■ TASK STATEMENT
Your task is to transcribe, without alteration, the lines from the top of the material below through the line bearing "SCALE pin SCK: 16 -> RX", inclusive.

··· RECORDS SHOWN

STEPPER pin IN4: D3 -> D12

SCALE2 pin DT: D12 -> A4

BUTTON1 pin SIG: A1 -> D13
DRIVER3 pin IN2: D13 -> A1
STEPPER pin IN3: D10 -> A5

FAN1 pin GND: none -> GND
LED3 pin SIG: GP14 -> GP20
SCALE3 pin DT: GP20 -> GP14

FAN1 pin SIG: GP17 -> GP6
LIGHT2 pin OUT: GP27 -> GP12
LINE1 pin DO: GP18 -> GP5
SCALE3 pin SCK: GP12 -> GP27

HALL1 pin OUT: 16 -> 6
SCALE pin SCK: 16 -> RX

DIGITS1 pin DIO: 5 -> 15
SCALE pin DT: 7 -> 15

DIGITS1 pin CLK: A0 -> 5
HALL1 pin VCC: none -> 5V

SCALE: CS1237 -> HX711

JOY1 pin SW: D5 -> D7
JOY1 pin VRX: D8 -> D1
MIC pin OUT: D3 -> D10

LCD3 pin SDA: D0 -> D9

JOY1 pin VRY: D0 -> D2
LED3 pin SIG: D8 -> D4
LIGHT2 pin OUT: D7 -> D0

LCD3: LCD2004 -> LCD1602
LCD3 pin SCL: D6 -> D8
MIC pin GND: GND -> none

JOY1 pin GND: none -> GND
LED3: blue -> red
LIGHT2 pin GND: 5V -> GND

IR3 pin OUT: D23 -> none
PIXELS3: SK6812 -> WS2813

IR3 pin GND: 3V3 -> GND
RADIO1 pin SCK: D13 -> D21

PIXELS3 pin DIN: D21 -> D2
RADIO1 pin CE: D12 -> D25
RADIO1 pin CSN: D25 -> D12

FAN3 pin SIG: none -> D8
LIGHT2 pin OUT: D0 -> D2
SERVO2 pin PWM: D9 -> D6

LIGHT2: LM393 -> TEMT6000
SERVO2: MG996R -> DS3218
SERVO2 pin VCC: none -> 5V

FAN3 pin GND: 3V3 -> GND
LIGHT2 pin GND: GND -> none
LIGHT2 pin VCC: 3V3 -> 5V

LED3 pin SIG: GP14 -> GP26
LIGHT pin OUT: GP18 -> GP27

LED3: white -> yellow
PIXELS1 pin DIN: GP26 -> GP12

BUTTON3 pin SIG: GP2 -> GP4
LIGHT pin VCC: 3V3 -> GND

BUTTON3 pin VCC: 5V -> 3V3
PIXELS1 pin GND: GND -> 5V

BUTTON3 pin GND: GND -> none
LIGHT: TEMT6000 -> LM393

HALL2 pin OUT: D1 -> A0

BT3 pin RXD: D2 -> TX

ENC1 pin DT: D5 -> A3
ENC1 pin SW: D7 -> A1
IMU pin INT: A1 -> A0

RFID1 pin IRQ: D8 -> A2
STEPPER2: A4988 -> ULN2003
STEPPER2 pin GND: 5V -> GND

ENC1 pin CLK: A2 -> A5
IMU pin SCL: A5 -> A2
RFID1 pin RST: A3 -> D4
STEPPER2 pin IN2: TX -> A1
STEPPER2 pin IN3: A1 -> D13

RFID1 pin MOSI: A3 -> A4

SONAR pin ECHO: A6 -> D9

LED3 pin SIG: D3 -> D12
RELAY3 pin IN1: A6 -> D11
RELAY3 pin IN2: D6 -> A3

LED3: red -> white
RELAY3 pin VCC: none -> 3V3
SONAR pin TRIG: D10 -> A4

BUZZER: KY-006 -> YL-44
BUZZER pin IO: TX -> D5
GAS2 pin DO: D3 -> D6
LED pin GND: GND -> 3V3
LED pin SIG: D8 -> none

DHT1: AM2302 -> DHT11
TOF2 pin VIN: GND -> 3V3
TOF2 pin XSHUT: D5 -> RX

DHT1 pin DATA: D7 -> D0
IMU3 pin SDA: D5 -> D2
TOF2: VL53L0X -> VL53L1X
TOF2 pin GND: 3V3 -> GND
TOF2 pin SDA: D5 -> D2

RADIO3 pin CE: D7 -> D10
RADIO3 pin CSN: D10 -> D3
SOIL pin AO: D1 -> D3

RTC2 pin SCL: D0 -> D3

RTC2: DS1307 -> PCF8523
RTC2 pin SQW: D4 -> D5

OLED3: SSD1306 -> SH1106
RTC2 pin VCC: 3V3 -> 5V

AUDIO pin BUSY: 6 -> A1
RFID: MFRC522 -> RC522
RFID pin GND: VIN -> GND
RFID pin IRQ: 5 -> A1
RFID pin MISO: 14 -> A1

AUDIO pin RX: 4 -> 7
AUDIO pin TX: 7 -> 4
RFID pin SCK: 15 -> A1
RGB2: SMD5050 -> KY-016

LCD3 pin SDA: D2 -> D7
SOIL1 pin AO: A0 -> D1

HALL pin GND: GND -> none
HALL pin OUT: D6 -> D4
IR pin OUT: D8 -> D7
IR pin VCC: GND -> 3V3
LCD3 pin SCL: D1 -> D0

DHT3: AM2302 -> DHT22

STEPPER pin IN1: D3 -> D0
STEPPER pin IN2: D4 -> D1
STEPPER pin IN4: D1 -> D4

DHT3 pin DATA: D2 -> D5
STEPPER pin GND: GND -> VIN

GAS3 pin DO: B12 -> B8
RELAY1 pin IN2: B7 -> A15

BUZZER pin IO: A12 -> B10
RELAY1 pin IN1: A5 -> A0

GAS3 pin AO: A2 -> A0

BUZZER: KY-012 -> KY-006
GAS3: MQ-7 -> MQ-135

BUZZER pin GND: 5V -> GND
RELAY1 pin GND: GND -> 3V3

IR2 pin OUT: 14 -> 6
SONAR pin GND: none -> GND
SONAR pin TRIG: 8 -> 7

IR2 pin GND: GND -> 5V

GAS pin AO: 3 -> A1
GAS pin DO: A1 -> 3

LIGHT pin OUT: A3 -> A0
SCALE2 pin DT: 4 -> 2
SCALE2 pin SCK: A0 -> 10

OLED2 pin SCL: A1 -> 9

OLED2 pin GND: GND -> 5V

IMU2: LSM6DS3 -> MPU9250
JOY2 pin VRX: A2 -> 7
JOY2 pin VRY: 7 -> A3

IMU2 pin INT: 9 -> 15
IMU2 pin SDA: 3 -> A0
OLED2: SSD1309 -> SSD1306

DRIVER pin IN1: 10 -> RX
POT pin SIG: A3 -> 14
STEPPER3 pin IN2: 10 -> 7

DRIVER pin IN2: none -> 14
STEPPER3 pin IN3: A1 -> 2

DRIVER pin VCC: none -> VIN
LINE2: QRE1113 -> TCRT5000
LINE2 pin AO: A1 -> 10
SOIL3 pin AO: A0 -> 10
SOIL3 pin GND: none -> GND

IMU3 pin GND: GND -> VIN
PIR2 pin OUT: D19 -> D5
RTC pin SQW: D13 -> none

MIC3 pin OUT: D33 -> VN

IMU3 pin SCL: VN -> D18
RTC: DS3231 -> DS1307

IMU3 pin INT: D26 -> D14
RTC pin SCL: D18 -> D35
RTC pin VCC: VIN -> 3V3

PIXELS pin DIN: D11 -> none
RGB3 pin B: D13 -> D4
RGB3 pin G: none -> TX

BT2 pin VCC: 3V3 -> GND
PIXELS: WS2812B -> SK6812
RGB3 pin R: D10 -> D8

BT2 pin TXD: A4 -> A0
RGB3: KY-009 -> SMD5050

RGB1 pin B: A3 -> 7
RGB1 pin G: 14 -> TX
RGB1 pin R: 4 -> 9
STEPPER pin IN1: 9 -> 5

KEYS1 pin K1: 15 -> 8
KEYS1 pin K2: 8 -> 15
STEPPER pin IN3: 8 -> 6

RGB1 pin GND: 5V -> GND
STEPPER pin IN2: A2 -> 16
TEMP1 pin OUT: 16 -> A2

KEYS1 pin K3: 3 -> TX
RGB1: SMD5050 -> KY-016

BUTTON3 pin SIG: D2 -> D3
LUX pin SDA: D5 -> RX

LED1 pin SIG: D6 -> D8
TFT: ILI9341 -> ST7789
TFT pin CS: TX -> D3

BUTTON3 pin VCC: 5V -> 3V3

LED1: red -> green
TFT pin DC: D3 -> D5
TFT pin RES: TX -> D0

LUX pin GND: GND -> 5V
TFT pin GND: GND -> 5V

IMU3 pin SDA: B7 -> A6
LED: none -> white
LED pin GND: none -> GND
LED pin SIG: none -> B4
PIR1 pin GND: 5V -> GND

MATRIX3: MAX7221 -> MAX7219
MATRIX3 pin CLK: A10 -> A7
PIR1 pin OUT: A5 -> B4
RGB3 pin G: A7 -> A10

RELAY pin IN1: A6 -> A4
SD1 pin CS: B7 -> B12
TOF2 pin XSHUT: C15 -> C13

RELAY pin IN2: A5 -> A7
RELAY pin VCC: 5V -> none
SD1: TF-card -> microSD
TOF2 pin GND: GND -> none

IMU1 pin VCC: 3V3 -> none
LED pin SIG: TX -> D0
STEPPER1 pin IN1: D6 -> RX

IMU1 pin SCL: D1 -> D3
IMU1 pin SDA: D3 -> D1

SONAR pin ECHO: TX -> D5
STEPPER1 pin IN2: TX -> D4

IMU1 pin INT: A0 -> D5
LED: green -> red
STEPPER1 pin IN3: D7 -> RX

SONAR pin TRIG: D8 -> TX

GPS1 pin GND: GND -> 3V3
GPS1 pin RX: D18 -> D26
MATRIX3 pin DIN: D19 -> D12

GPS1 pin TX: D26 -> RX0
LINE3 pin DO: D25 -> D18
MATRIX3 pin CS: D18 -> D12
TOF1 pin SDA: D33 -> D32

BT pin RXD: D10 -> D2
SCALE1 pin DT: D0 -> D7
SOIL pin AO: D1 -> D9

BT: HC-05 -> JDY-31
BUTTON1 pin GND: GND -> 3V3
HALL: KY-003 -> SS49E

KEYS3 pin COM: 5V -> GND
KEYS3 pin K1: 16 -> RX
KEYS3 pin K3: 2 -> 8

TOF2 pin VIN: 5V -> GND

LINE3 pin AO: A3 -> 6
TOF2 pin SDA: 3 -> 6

······

■ OUTPUT OF THE TASK
STEPPER pin IN4: D3 -> D12

SCALE2 pin DT: D12 -> A4

BUTTON1 pin SIG: A1 -> D13
DRIVER3 pin IN2: D13 -> A1
STEPPER pin IN3: D10 -> A5

FAN1 pin GND: none -> GND
LED3 pin SIG: GP14 -> GP20
SCALE3 pin DT: GP20 -> GP14

FAN1 pin SIG: GP17 -> GP6
LIGHT2 pin OUT: GP27 -> GP12
LINE1 pin DO: GP18 -> GP5
SCALE3 pin SCK: GP12 -> GP27

HALL1 pin OUT: 16 -> 6
SCALE pin SCK: 16 -> RX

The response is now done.